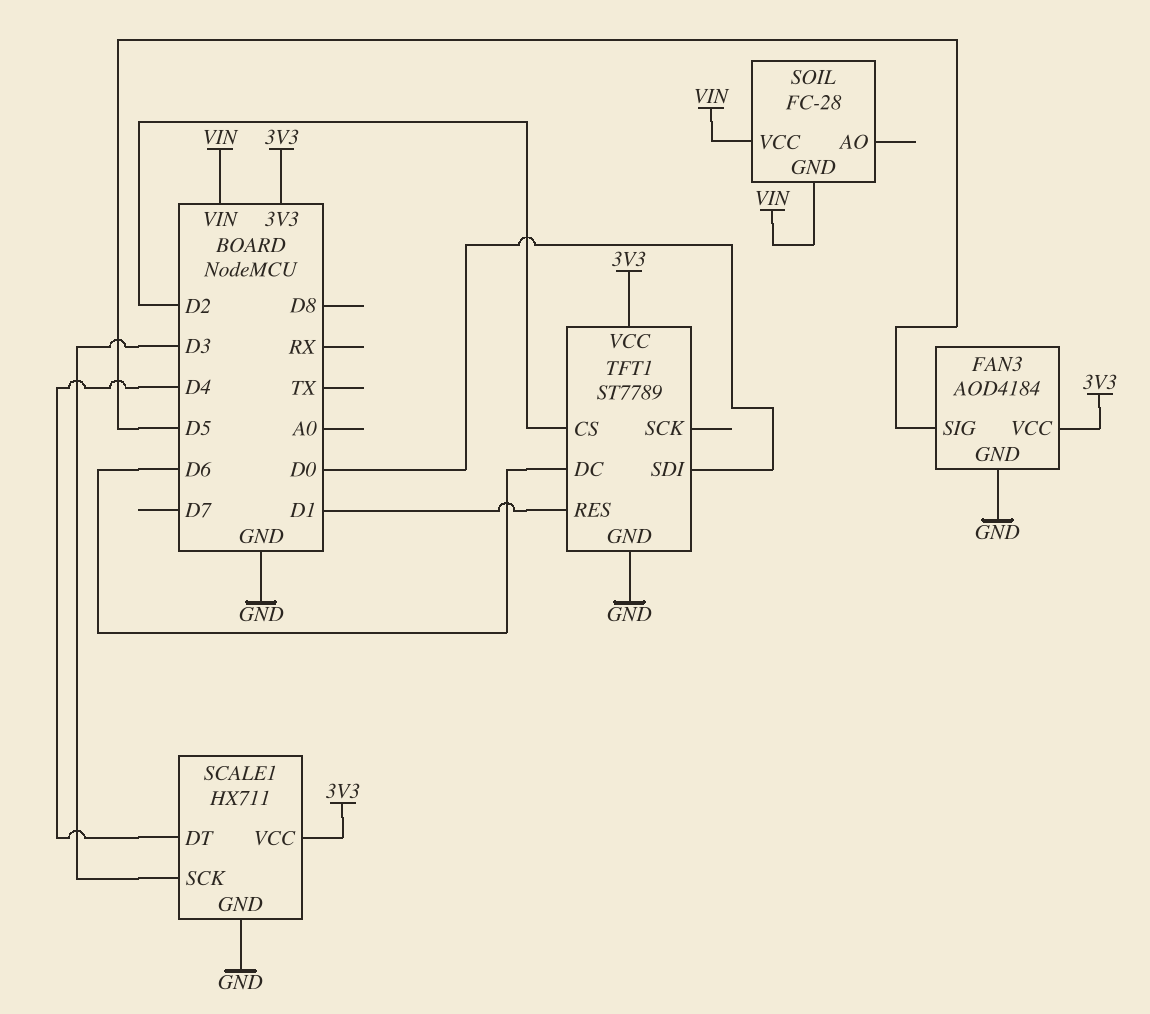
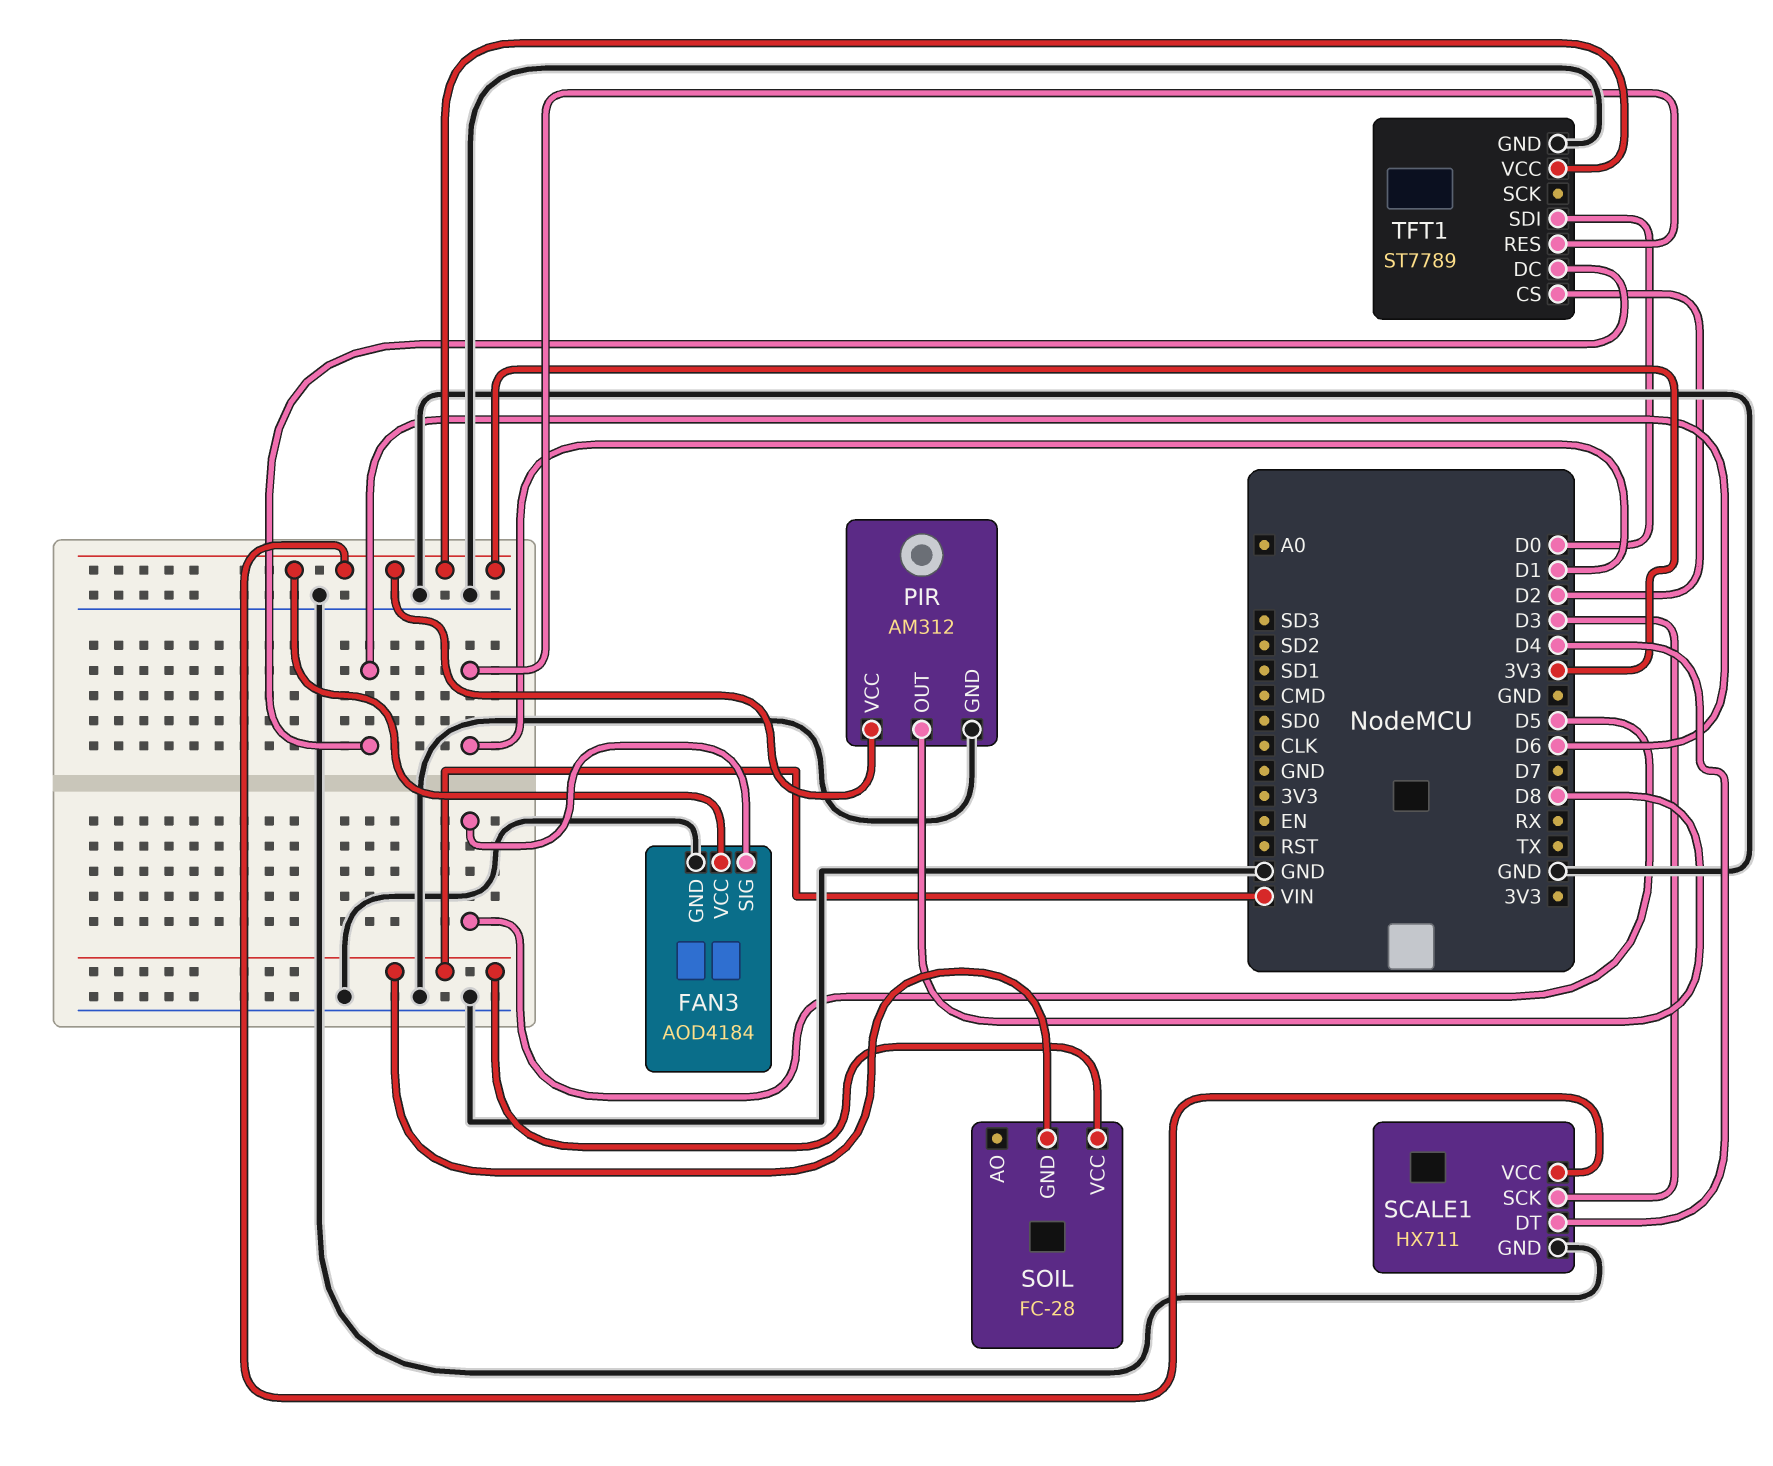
PIR: none -> AM312
PIR pin GND: none -> GND
PIR pin OUT: none -> D8
PIR pin VCC: none -> 3V3

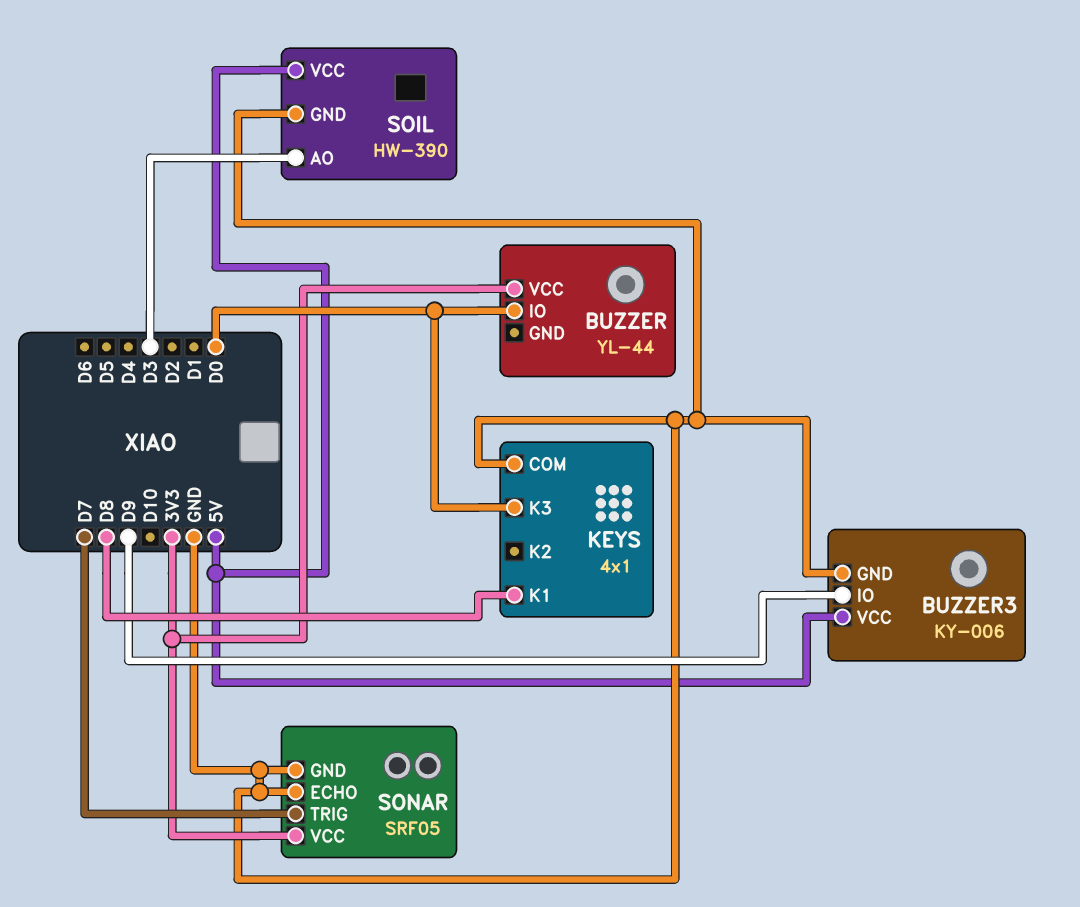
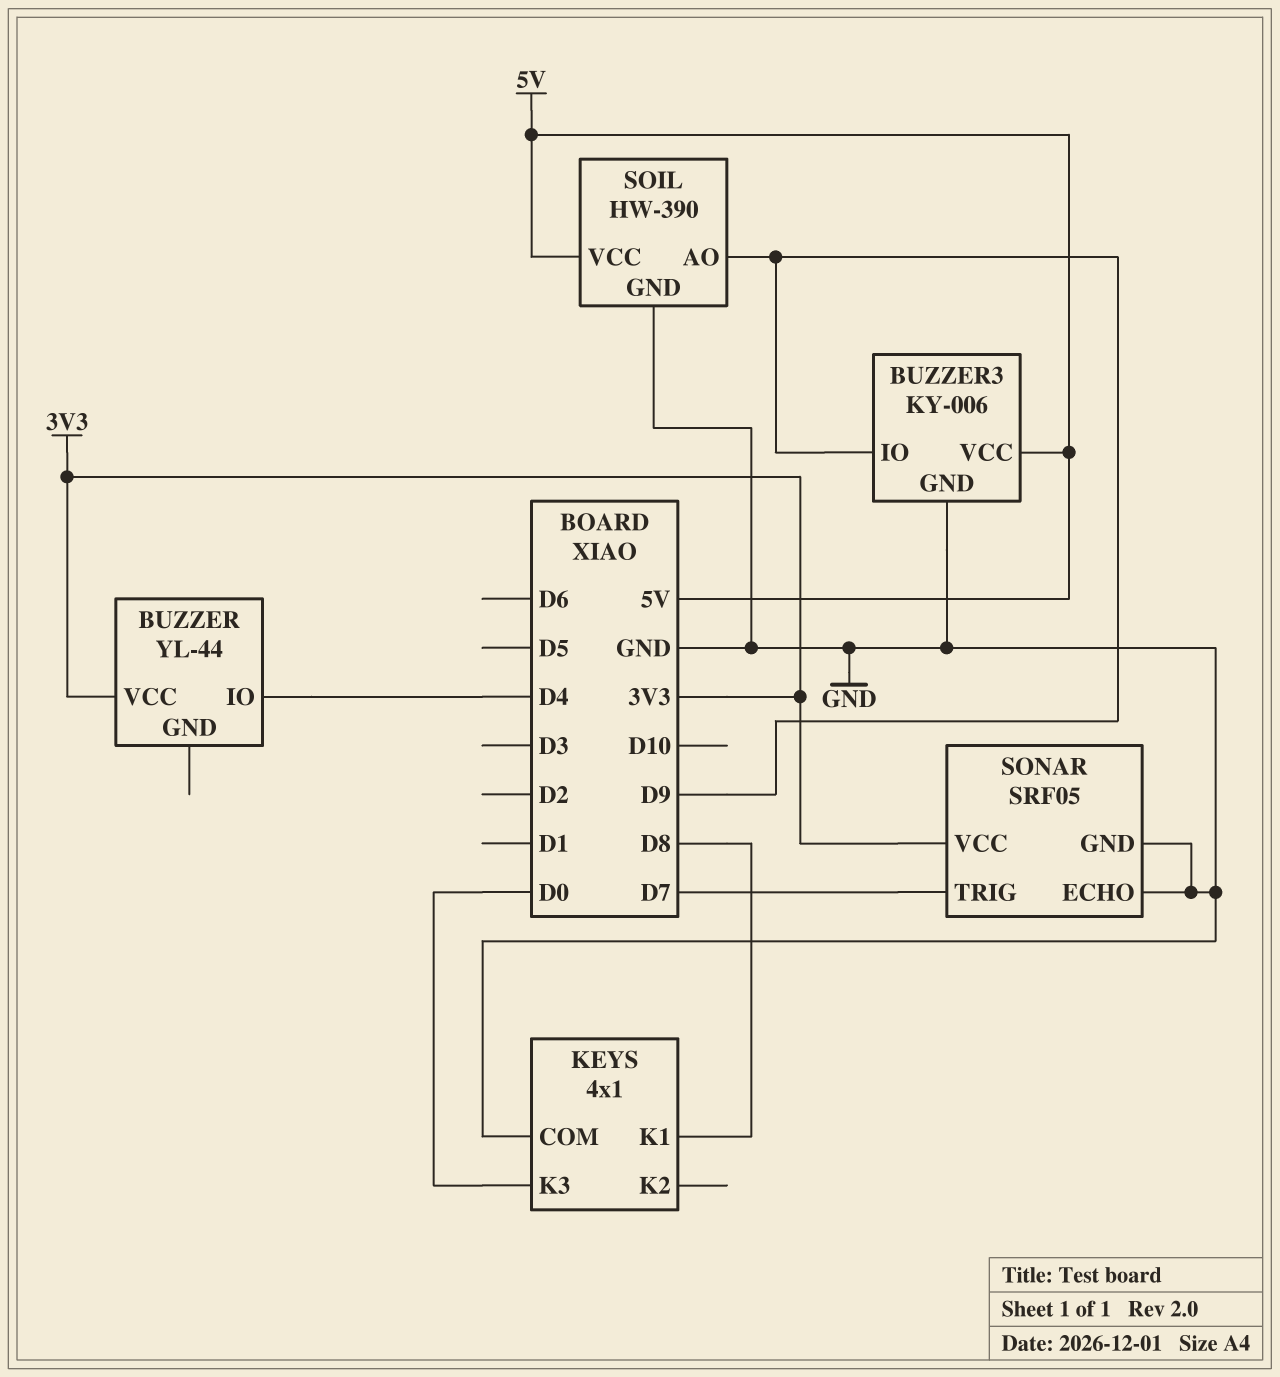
BUZZER pin IO: D0 -> D4
SOIL pin AO: D3 -> D9

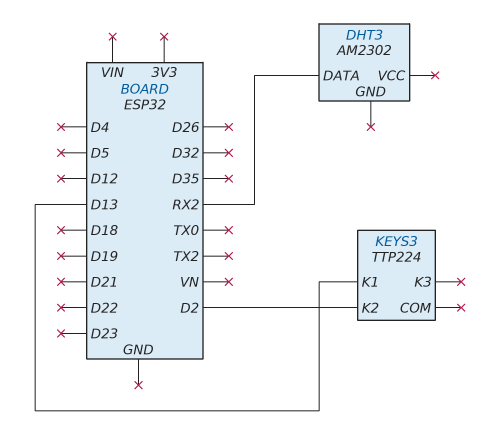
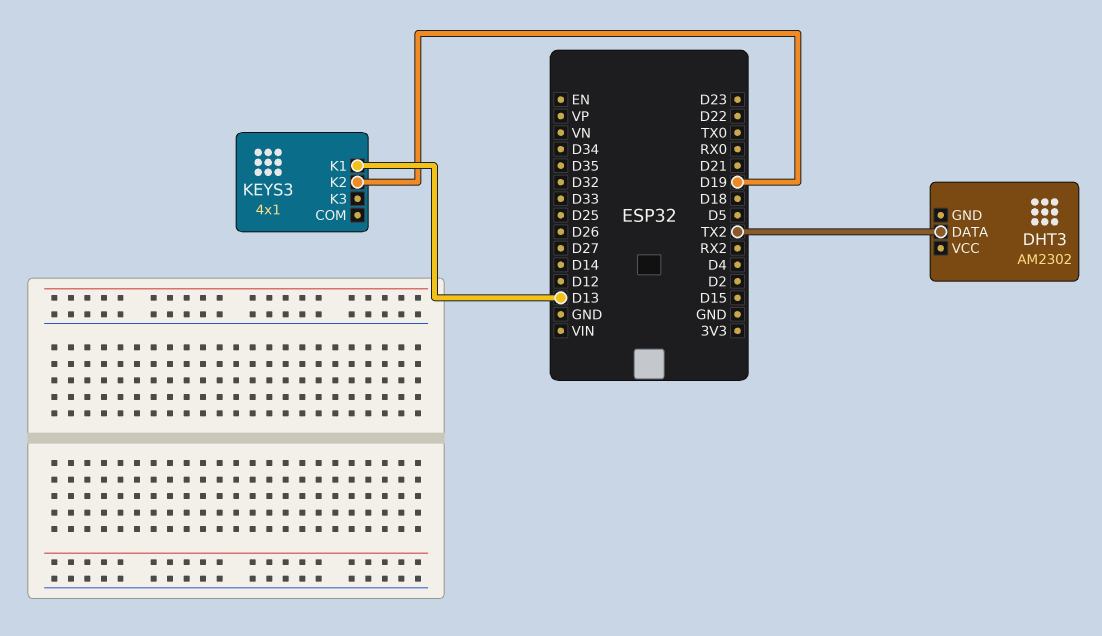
DHT3 pin DATA: RX2 -> TX2
KEYS3: TTP224 -> 4x1
KEYS3 pin K2: D2 -> D19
━━━
• _Goal of the exercise_:
Omit the pictures, then set down all the remaining data exactly as given.

• _Answer space_:
PIR: none -> AM312
PIR pin GND: none -> GND
PIR pin OUT: none -> D8
PIR pin VCC: none -> 3V3

BUZZER pin IO: D0 -> D4
SOIL pin AO: D3 -> D9

DHT3 pin DATA: RX2 -> TX2
KEYS3: TTP224 -> 4x1
KEYS3 pin K2: D2 -> D19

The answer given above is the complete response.